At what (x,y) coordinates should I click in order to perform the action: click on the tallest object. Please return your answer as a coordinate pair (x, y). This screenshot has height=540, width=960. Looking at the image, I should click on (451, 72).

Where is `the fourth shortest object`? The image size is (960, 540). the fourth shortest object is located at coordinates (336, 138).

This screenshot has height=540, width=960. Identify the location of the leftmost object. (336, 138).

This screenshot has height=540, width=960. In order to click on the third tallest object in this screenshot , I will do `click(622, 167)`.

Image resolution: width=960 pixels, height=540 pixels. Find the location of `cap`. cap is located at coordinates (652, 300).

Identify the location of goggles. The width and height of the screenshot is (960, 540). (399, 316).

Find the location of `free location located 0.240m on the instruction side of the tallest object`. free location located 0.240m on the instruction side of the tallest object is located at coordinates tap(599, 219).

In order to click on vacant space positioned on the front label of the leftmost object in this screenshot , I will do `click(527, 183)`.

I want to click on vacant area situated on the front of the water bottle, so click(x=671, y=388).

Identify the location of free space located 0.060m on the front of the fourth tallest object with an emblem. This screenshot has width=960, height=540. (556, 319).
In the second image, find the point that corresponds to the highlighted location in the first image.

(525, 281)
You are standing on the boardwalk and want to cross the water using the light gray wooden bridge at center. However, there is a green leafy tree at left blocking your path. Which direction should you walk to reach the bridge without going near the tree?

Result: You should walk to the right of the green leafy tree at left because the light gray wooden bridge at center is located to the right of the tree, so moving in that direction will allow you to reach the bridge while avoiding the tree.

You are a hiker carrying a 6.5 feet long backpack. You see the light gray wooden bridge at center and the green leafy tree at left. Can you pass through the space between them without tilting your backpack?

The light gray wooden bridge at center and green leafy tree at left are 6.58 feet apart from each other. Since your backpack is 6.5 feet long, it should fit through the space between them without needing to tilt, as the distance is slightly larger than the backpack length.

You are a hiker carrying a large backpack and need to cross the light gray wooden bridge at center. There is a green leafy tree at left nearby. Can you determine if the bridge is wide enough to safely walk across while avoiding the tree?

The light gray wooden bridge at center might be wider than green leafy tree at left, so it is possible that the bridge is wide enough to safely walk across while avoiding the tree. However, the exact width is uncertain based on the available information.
==*==
Which lines of the rows above contain the word "front" when case counts? Pick out each of those lines and copy it in full.

In order to click on vacant space positioned on the front label of the leftmost object in this screenshot , I will do `click(527, 183)`.
I want to click on vacant area situated on the front of the water bottle, so click(x=671, y=388).
Identify the location of free space located 0.060m on the front of the fourth tallest object with an emblem. This screenshot has width=960, height=540. (556, 319).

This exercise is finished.